BEGIN Source material

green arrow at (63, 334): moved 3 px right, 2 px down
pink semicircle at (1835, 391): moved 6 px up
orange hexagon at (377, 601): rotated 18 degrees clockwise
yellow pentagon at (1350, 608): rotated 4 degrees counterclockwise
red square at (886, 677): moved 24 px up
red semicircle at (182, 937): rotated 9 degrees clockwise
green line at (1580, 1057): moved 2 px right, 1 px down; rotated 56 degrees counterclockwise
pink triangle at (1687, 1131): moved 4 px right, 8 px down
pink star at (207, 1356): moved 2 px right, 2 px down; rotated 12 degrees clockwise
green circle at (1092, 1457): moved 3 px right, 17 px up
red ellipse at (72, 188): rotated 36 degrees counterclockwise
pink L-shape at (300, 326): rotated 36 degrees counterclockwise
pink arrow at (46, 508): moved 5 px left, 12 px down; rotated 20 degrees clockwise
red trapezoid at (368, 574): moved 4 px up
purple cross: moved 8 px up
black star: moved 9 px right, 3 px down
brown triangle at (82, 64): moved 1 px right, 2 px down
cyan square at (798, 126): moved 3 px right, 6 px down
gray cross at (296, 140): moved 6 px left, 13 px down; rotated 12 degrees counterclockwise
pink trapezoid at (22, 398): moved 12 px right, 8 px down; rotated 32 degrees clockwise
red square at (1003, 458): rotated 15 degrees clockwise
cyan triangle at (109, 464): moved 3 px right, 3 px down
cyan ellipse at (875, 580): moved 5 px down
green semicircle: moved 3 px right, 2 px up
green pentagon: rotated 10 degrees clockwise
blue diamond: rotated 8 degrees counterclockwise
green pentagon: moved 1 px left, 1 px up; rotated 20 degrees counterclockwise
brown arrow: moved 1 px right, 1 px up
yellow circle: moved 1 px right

END Source material

Task goal:
Go through the entries above and reproduce each one exactly.

Problem solution:
green arrow at (63, 334): moved 3 px right, 2 px down
pink semicircle at (1835, 391): moved 6 px up
orange hexagon at (377, 601): rotated 18 degrees clockwise
yellow pentagon at (1350, 608): rotated 4 degrees counterclockwise
red square at (886, 677): moved 24 px up
red semicircle at (182, 937): rotated 9 degrees clockwise
green line at (1580, 1057): moved 2 px right, 1 px down; rotated 56 degrees counterclockwise
pink triangle at (1687, 1131): moved 4 px right, 8 px down
pink star at (207, 1356): moved 2 px right, 2 px down; rotated 12 degrees clockwise
green circle at (1092, 1457): moved 3 px right, 17 px up
red ellipse at (72, 188): rotated 36 degrees counterclockwise
pink L-shape at (300, 326): rotated 36 degrees counterclockwise
pink arrow at (46, 508): moved 5 px left, 12 px down; rotated 20 degrees clockwise
red trapezoid at (368, 574): moved 4 px up
purple cross: moved 8 px up
black star: moved 9 px right, 3 px down
brown triangle at (82, 64): moved 1 px right, 2 px down
cyan square at (798, 126): moved 3 px right, 6 px down
gray cross at (296, 140): moved 6 px left, 13 px down; rotated 12 degrees counterclockwise
pink trapezoid at (22, 398): moved 12 px right, 8 px down; rotated 32 degrees clockwise
red square at (1003, 458): rotated 15 degrees clockwise
cyan triangle at (109, 464): moved 3 px right, 3 px down
cyan ellipse at (875, 580): moved 5 px down
green semicircle: moved 3 px right, 2 px up
green pentagon: rotated 10 degrees clockwise
blue diamond: rotated 8 degrees counterclockwise
green pentagon: moved 1 px left, 1 px up; rotated 20 degrees counterclockwise
brown arrow: moved 1 px right, 1 px up
yellow circle: moved 1 px right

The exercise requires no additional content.